*Problem details*:
Each line of the data below from the one holding "yellow glue stick: none" to the one holding "yellow screwdriver: [319,139,406,157]", inclusive, is to be reproduced exactly; no other line belongs in the answer.

*Record set*:
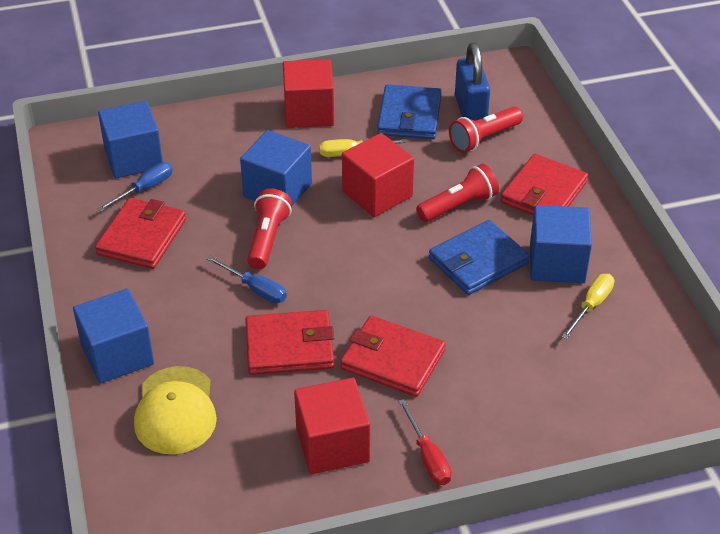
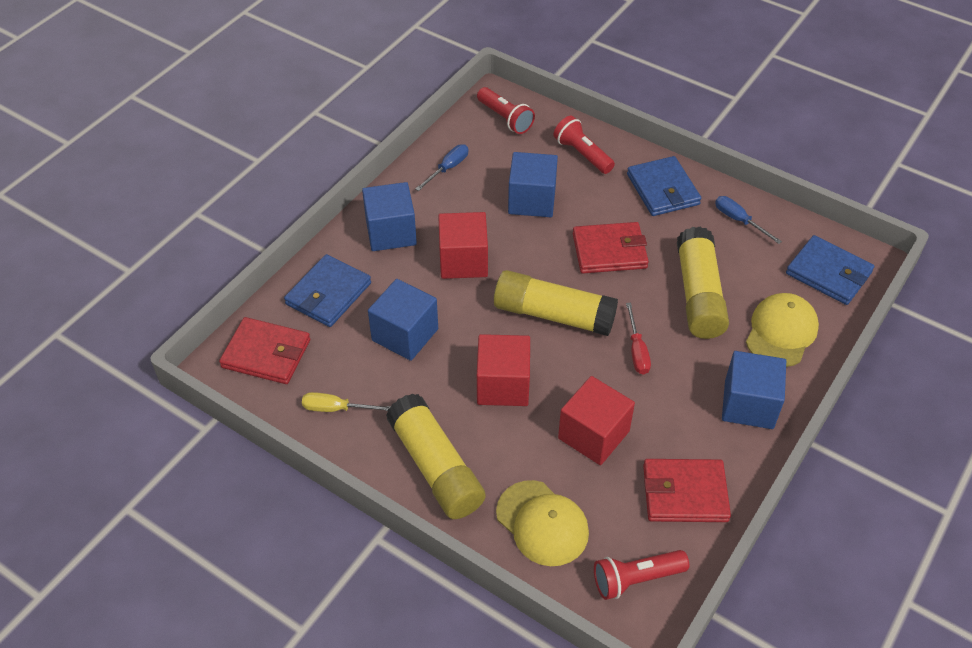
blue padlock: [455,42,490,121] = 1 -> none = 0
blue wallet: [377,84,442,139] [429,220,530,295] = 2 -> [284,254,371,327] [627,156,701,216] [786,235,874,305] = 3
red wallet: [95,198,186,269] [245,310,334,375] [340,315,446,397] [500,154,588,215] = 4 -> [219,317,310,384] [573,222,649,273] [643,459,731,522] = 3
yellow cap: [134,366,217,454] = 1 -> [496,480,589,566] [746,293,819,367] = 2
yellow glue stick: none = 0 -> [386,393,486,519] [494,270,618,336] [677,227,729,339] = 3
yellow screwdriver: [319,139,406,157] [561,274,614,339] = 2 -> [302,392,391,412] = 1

---

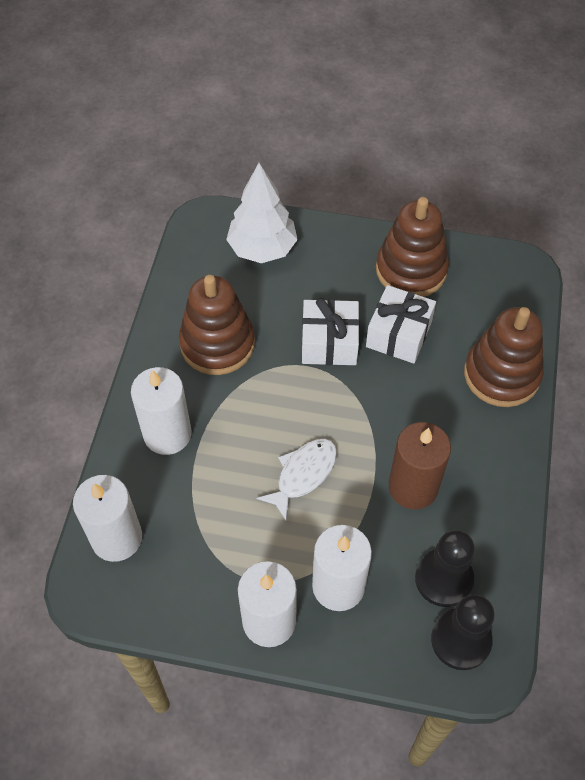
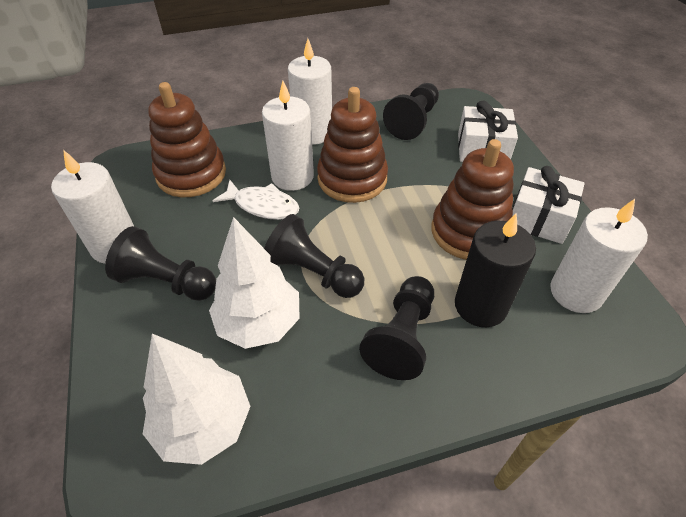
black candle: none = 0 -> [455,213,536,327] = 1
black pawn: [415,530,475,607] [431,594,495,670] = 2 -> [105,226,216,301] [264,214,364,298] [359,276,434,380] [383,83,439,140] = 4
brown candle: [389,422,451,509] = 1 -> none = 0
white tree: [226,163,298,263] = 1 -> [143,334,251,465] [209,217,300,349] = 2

*Exercise response*:
yellow glue stick: none = 0 -> [386,393,486,519] [494,270,618,336] [677,227,729,339] = 3
yellow screwdriver: [319,139,406,157] [561,274,614,339] = 2 -> [302,392,391,412] = 1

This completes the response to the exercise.